_MATERIAL SHOWN_
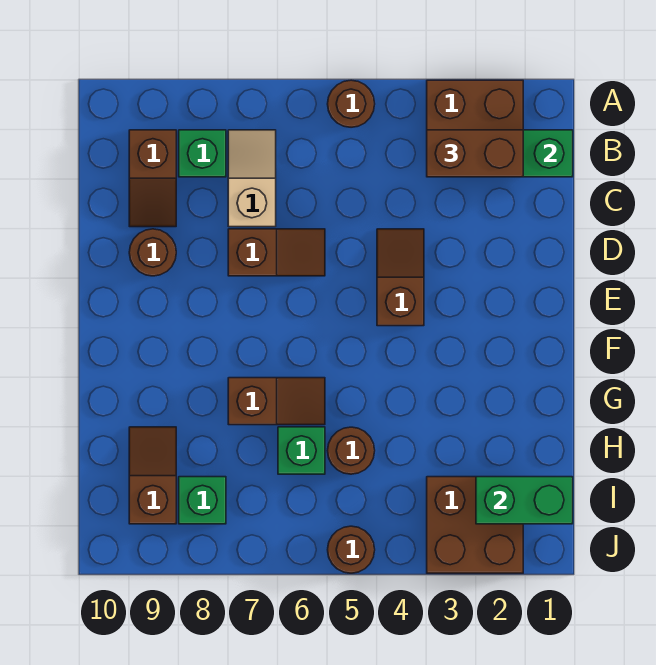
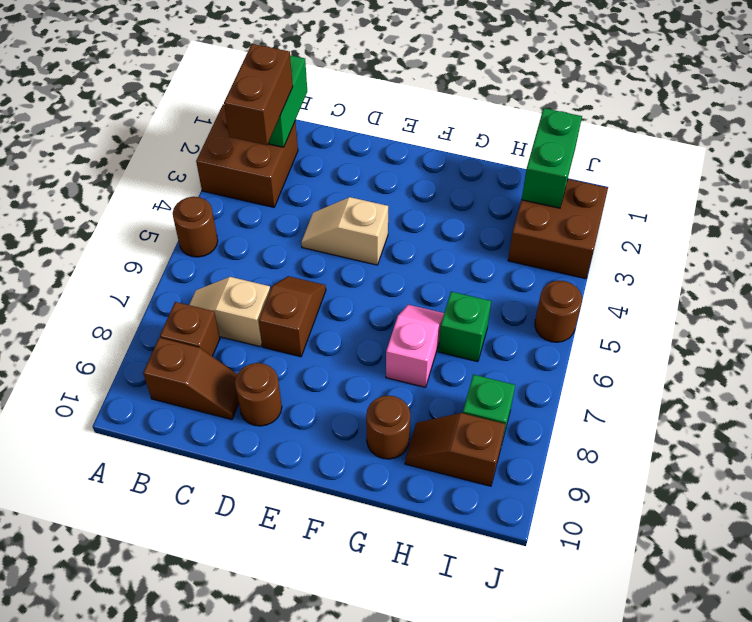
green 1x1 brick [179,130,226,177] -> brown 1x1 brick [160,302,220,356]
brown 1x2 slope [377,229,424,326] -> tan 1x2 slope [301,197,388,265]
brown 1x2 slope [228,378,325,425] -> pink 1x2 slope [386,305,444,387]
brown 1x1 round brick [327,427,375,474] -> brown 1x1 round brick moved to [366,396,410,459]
* * *
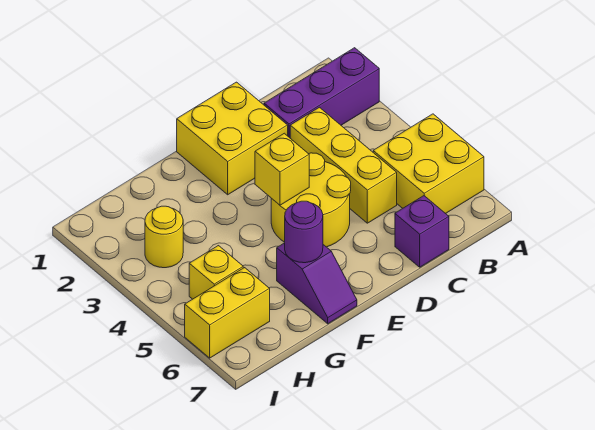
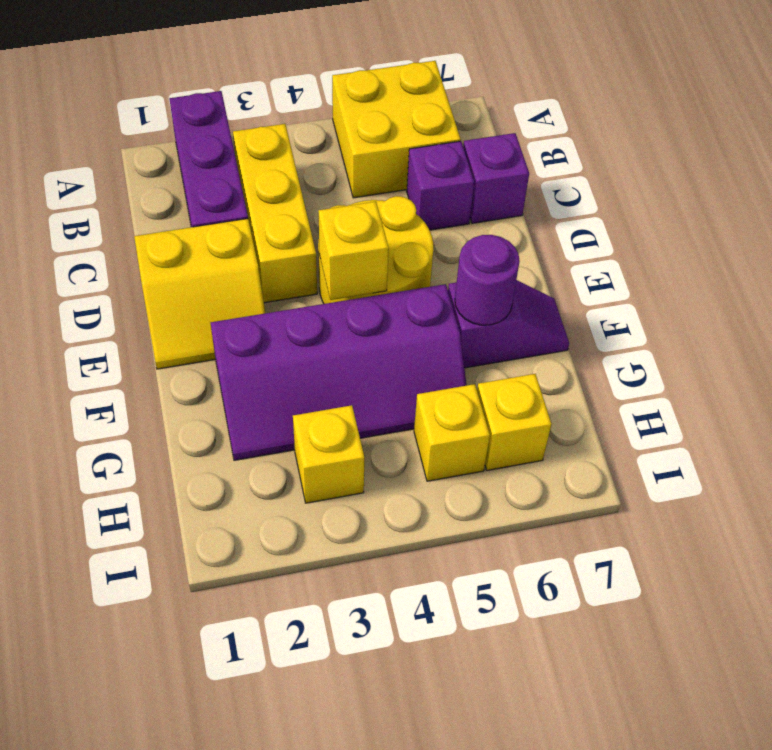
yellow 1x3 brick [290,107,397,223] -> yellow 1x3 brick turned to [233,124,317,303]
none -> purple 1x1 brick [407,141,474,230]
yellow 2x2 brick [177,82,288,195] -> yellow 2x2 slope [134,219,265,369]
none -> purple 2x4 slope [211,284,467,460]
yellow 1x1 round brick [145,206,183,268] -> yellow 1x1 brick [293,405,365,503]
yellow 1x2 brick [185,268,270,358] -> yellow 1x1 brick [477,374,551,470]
* * *
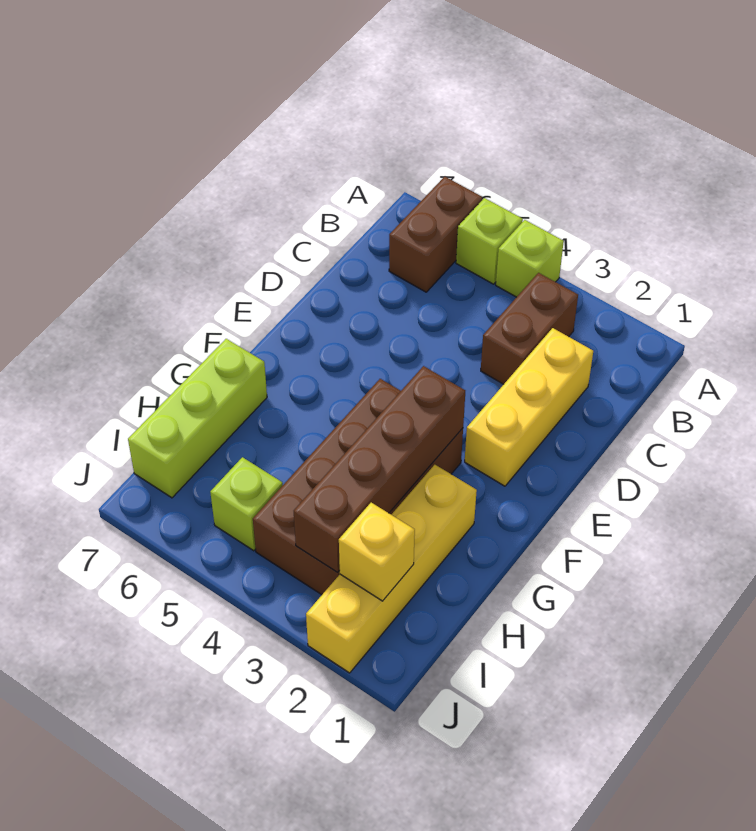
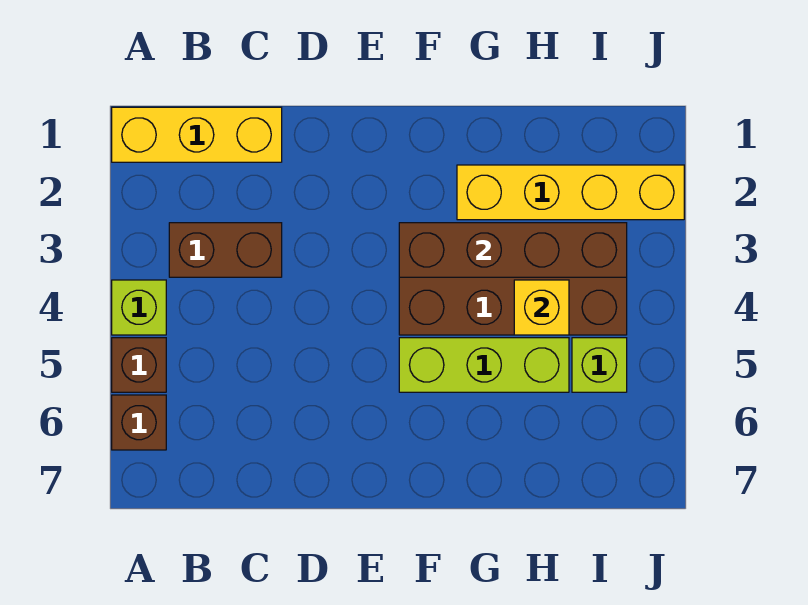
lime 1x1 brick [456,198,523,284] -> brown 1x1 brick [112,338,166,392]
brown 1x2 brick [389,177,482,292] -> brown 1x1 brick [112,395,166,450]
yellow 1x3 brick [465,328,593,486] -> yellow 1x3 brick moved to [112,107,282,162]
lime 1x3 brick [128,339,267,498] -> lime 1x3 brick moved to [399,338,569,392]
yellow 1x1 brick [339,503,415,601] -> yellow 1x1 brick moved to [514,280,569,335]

_TASK_
Output exactly the lines of the material above from the one containing "green 1x1 brick" up to and including the one containing "brown 1x1 round brick [327,427,375,474]".

_ANSWER SECTION_
green 1x1 brick [179,130,226,177] -> brown 1x1 brick [160,302,220,356]
brown 1x2 slope [377,229,424,326] -> tan 1x2 slope [301,197,388,265]
brown 1x2 slope [228,378,325,425] -> pink 1x2 slope [386,305,444,387]
brown 1x1 round brick [327,427,375,474] -> brown 1x1 round brick moved to [366,396,410,459]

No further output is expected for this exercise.